EXERCISE OBJECTIVE: Starting at the first line of the data below, repeat each line word for word up to and including the line with "C3: 150nF (AGND, VBAT) -> 68nF (AGND, VBAT)".

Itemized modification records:
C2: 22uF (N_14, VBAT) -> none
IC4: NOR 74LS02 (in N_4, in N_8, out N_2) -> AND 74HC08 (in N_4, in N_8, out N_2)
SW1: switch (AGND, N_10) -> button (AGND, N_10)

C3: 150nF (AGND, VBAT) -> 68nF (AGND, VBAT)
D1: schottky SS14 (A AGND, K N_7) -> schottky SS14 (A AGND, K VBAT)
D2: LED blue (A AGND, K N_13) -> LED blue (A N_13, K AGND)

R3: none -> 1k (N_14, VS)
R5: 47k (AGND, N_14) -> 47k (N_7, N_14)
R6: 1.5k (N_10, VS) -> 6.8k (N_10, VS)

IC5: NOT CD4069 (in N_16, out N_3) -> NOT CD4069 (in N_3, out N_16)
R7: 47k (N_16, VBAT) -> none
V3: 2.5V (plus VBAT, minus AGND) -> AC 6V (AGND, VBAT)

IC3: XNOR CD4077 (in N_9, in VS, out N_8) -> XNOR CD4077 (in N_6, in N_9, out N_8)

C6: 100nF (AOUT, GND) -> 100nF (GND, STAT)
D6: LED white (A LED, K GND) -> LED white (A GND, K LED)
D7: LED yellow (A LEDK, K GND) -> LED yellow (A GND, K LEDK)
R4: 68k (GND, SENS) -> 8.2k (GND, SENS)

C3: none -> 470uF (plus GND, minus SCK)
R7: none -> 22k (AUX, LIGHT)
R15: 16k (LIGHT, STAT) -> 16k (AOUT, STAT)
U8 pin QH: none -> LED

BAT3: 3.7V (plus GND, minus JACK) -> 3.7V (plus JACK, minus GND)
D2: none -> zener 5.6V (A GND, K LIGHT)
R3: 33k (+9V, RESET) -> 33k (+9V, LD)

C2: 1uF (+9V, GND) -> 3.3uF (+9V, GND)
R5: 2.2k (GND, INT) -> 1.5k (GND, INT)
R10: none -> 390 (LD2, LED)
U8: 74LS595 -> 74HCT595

SOLUTION FOR THIS PROBLEM:
C2: 22uF (N_14, VBAT) -> none
IC4: NOR 74LS02 (in N_4, in N_8, out N_2) -> AND 74HC08 (in N_4, in N_8, out N_2)
SW1: switch (AGND, N_10) -> button (AGND, N_10)

C3: 150nF (AGND, VBAT) -> 68nF (AGND, VBAT)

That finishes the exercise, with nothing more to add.